▶ _Data extract_:
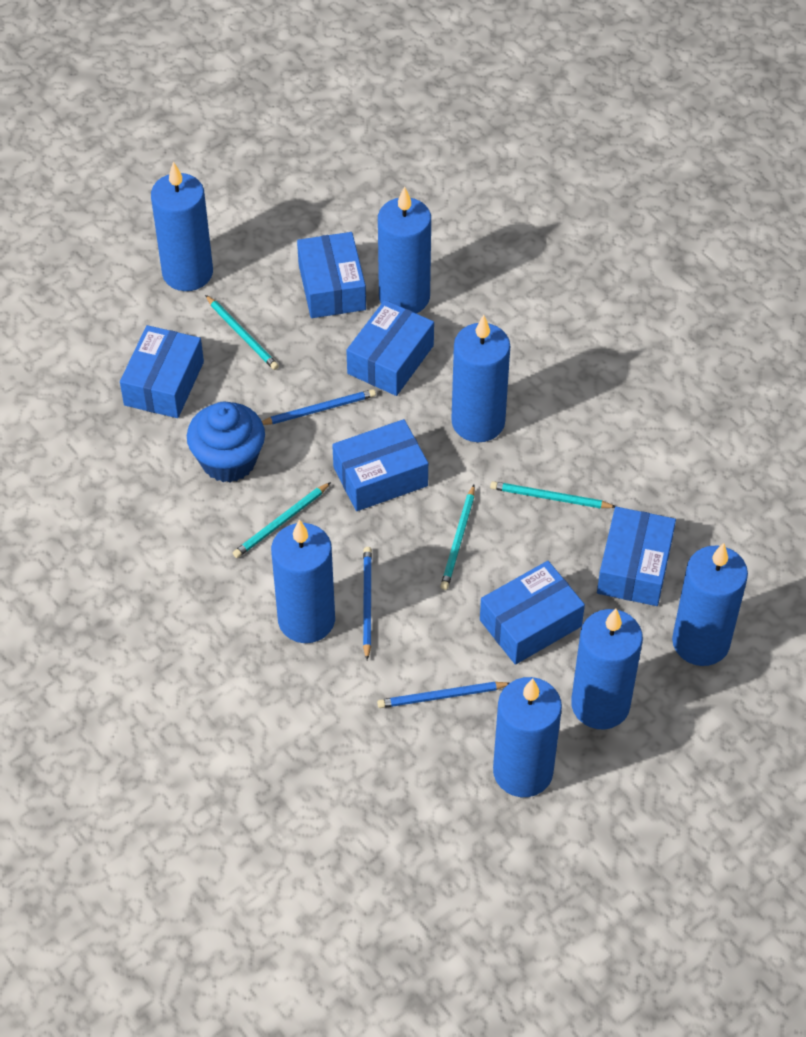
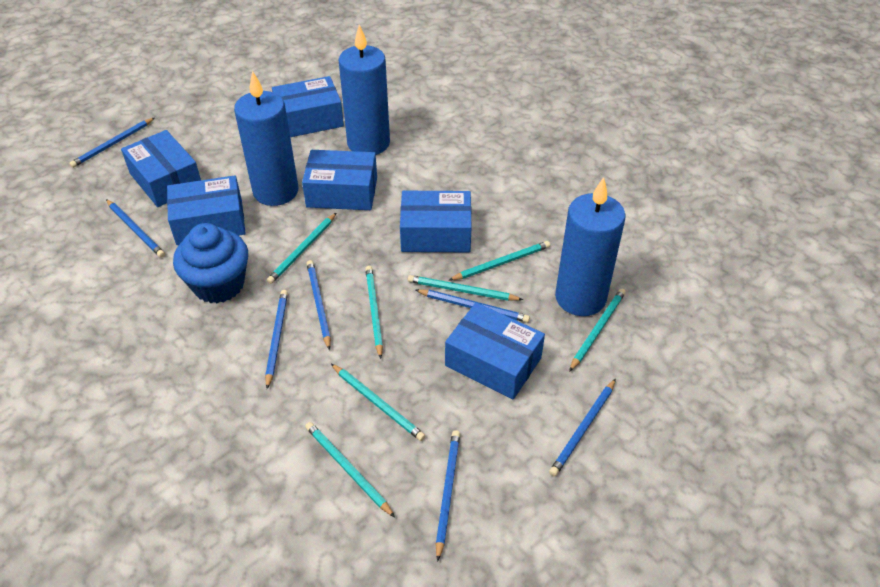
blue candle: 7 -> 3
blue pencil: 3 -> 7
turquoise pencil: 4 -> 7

▶ _Your instructions_: Please ensure that the data above is repeated exactly, with no pictures in the copy.

▶ _Answer area_:
blue candle: 7 -> 3
blue pencil: 3 -> 7
turquoise pencil: 4 -> 7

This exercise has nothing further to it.